WHAT THIS TASK INVOLVES: Reproduce the lines below word for word, leaving out the pictures.

+ + + + + + +

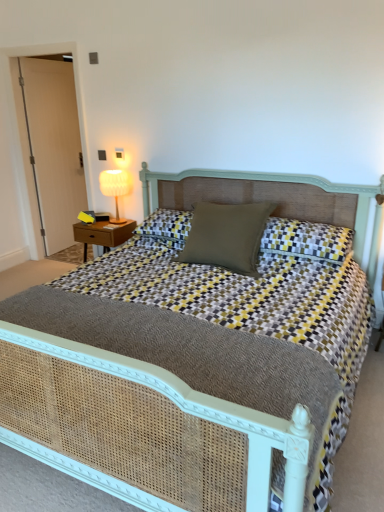
Question: From the image's perspective, relative to yellow-and-gray checkered pillow at center, the first pillow viewed from the right, is white wood door at left above or below?

Choices:
 (A) below
 (B) above

Answer: (B)

Question: In the image, is white wood door at left positioned in front of or behind yellow-and-gray checkered pillow at center, the 2th pillow when ordered from left to right?

Choices:
 (A) behind
 (B) front

Answer: (A)

Question: Which object is the closest to the white wood door at left?

Choices:
 (A) yellow-and-gray checkered pillow at center, the 2th pillow when ordered from left to right
 (B) wooden nightstand at left
 (C) matte green pillow at center, marked as the first pillow in a left-to-right arrangement
 (D) white fabric lampshade at upper left
 (E) woven cane bed at center

Answer: (D)

Question: Which object is positioned closest to the white wood door at left?

Choices:
 (A) matte green pillow at center, marked as the first pillow in a left-to-right arrangement
 (B) yellow-and-gray checkered pillow at center, the first pillow viewed from the right
 (C) woven cane bed at center
 (D) white fabric lampshade at upper left
 (E) wooden nightstand at left

Answer: (D)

+ + + + + + +

ANSWER FOR THE TASK:
Question: From the image's perspective, relative to yellow-and-gray checkered pillow at center, the first pillow viewed from the right, is white wood door at left above or below?

Choices:
 (A) below
 (B) above

Answer: (B)

Question: In the image, is white wood door at left positioned in front of or behind yellow-and-gray checkered pillow at center, the 2th pillow when ordered from left to right?

Choices:
 (A) behind
 (B) front

Answer: (A)

Question: Which object is the closest to the white wood door at left?

Choices:
 (A) yellow-and-gray checkered pillow at center, the 2th pillow when ordered from left to right
 (B) wooden nightstand at left
 (C) matte green pillow at center, marked as the first pillow in a left-to-right arrangement
 (D) white fabric lampshade at upper left
 (E) woven cane bed at center

Answer: (D)

Question: Which object is positioned closest to the white wood door at left?

Choices:
 (A) matte green pillow at center, marked as the first pillow in a left-to-right arrangement
 (B) yellow-and-gray checkered pillow at center, the first pillow viewed from the right
 (C) woven cane bed at center
 (D) white fabric lampshade at upper left
 (E) wooden nightstand at left

Answer: (D)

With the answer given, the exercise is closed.